→ Exercise prompt: Within these records, how many lines hold "exchanged"? Give the number alone.

→ Data extracts:
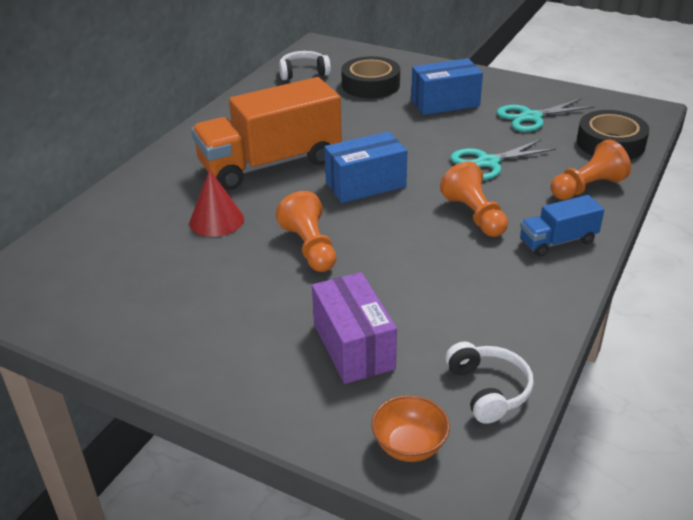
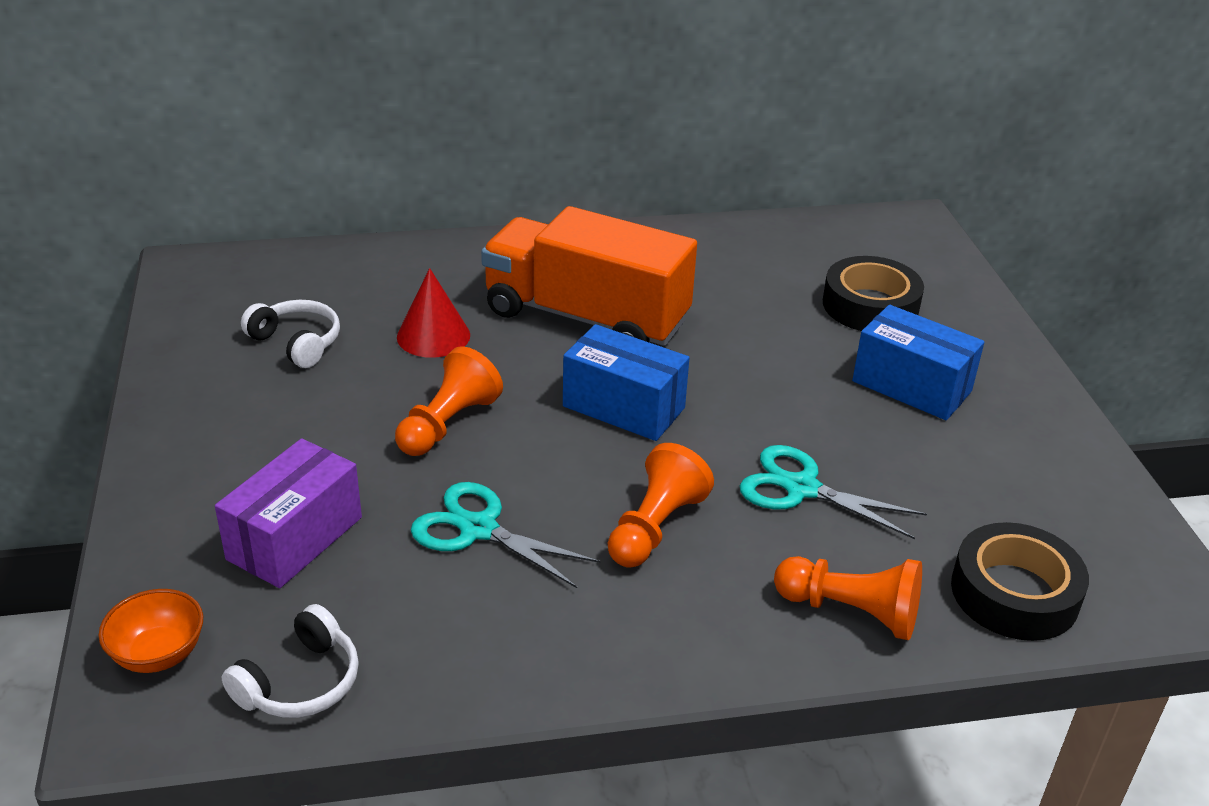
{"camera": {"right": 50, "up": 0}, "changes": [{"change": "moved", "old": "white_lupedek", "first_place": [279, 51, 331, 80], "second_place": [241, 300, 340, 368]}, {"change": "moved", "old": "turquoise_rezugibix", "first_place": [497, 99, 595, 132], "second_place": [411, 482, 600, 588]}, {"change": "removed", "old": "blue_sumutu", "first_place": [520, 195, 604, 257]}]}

---

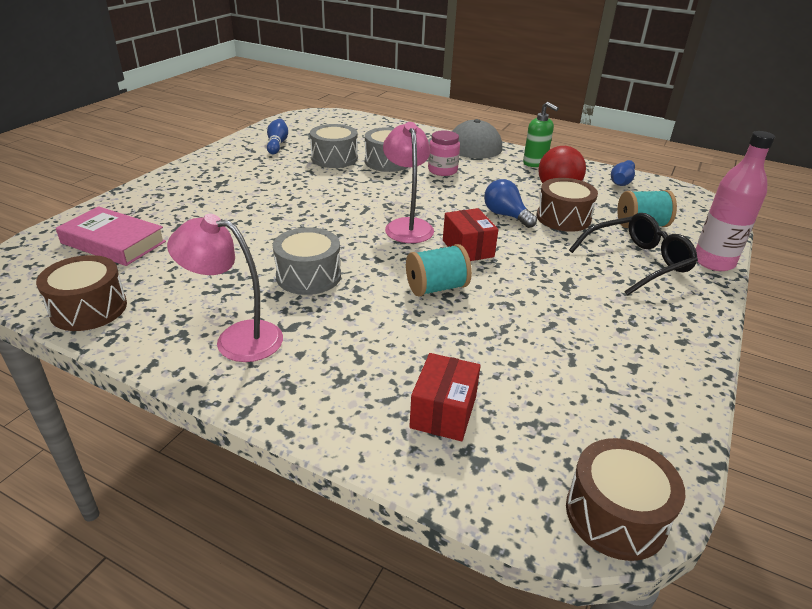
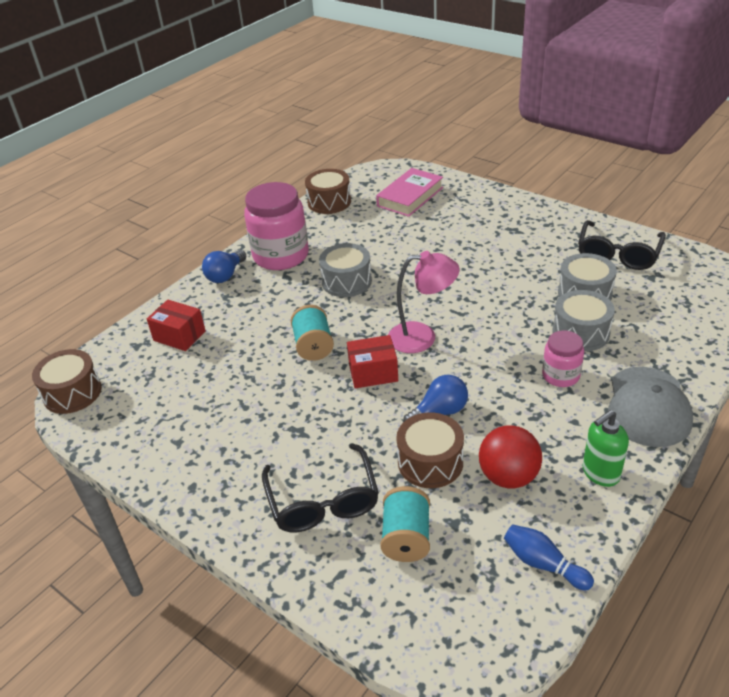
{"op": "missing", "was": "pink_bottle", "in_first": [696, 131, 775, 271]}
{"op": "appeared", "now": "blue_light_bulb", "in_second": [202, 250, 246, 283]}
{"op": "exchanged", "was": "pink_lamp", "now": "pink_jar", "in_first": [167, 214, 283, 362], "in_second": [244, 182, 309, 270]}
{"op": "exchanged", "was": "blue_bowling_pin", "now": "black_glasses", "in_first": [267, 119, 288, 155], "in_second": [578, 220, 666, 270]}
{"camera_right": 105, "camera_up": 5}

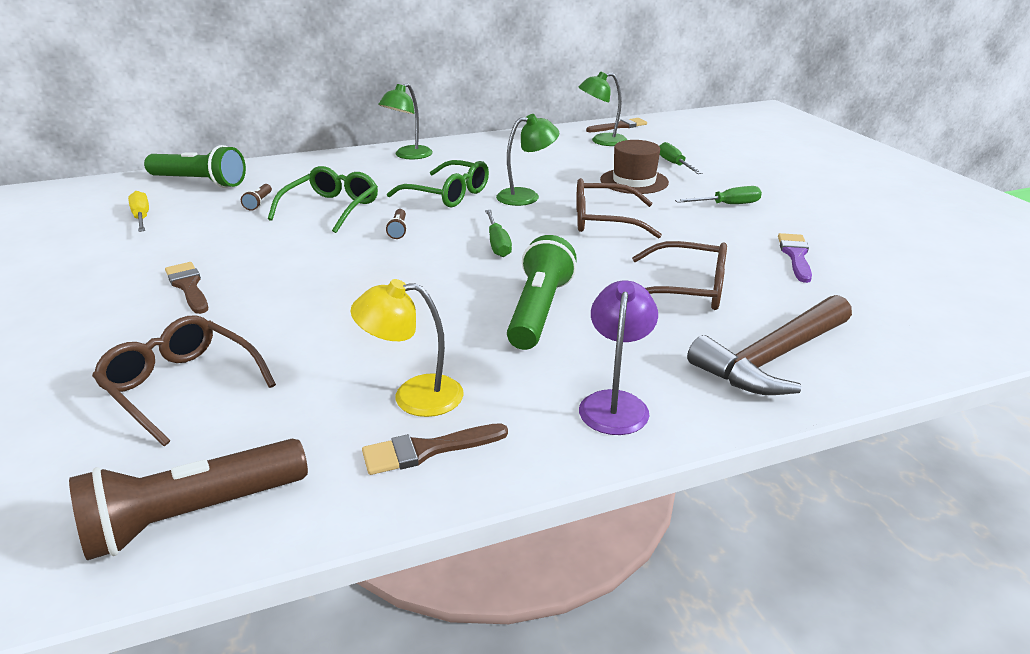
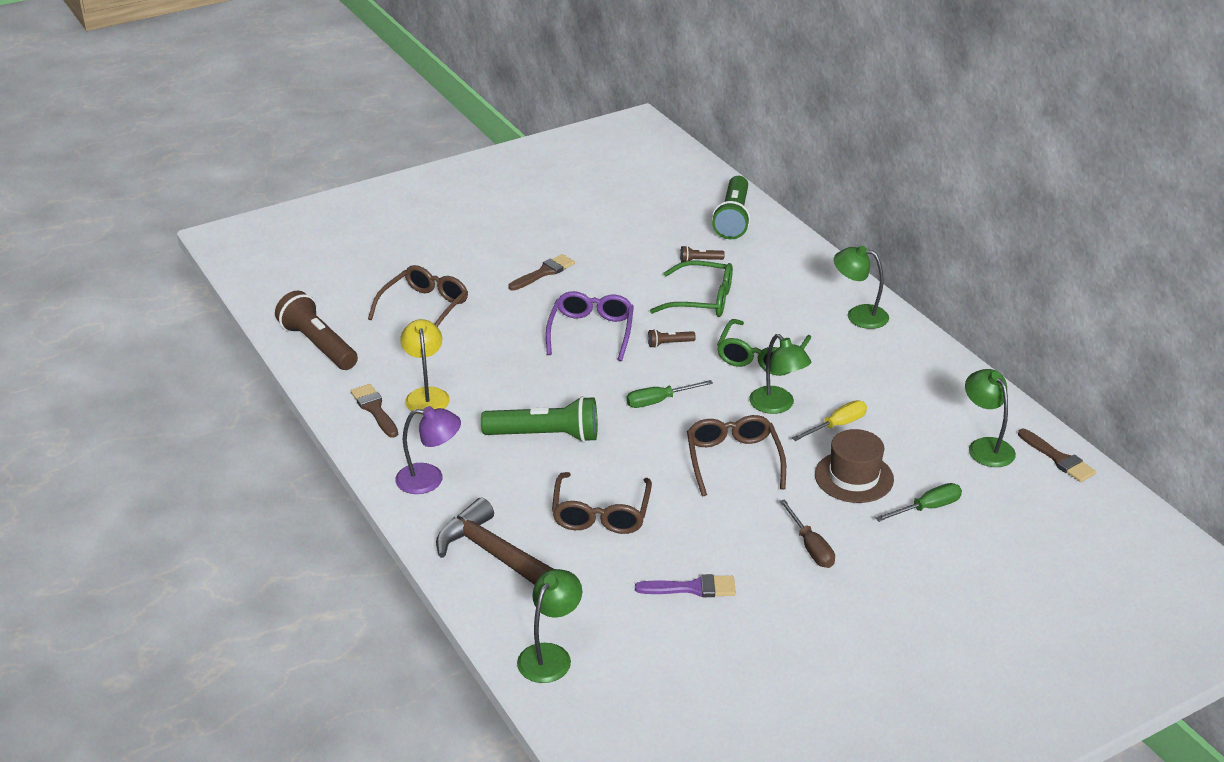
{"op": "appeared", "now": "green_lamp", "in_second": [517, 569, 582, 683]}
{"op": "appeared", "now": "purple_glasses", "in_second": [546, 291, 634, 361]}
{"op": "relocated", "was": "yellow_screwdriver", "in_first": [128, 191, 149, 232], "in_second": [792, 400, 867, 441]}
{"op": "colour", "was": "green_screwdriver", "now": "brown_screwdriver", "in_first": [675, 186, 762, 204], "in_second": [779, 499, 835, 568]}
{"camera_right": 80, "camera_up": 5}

→ Solution to this problem: 2